The problem:
I'd like the data below restated word for word, with the pictures left out.

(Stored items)
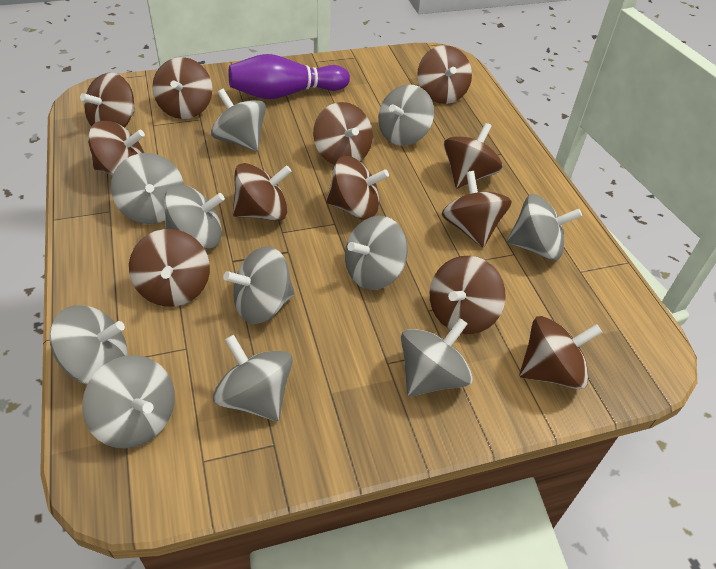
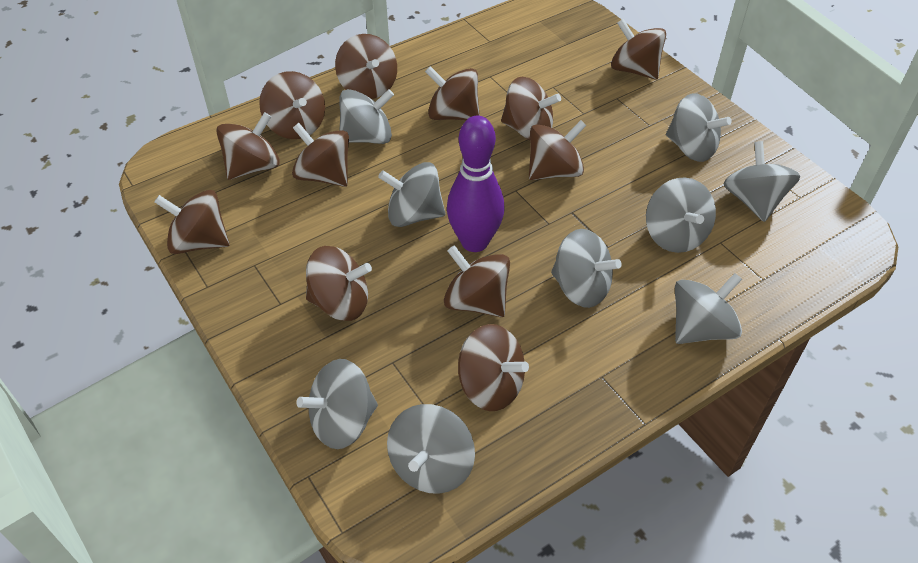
grey spinning top: 11 -> 9

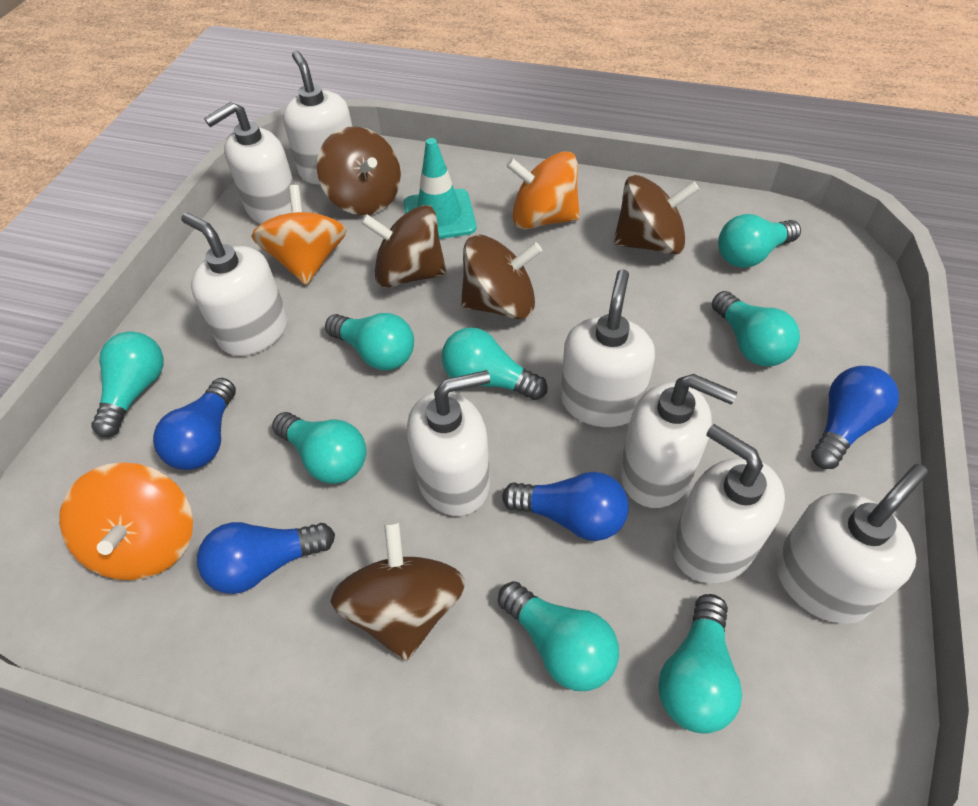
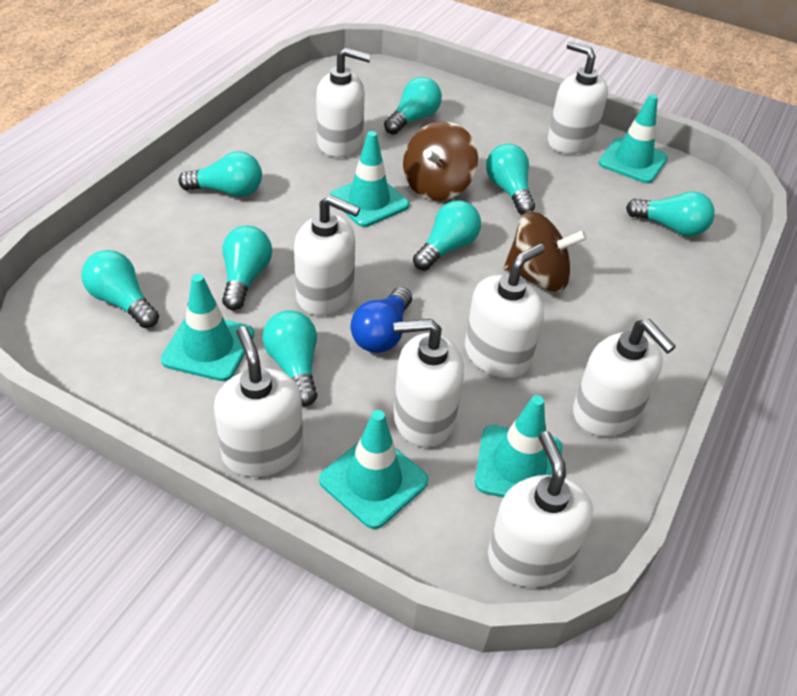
blue light bulb: 4 -> 1
brown spinning top: 5 -> 2
orange spinning top: 3 -> 0
turquoise traffic cone: 1 -> 5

Exercise output:
grey spinning top: 11 -> 9

blue light bulb: 4 -> 1
brown spinning top: 5 -> 2
orange spinning top: 3 -> 0
turquoise traffic cone: 1 -> 5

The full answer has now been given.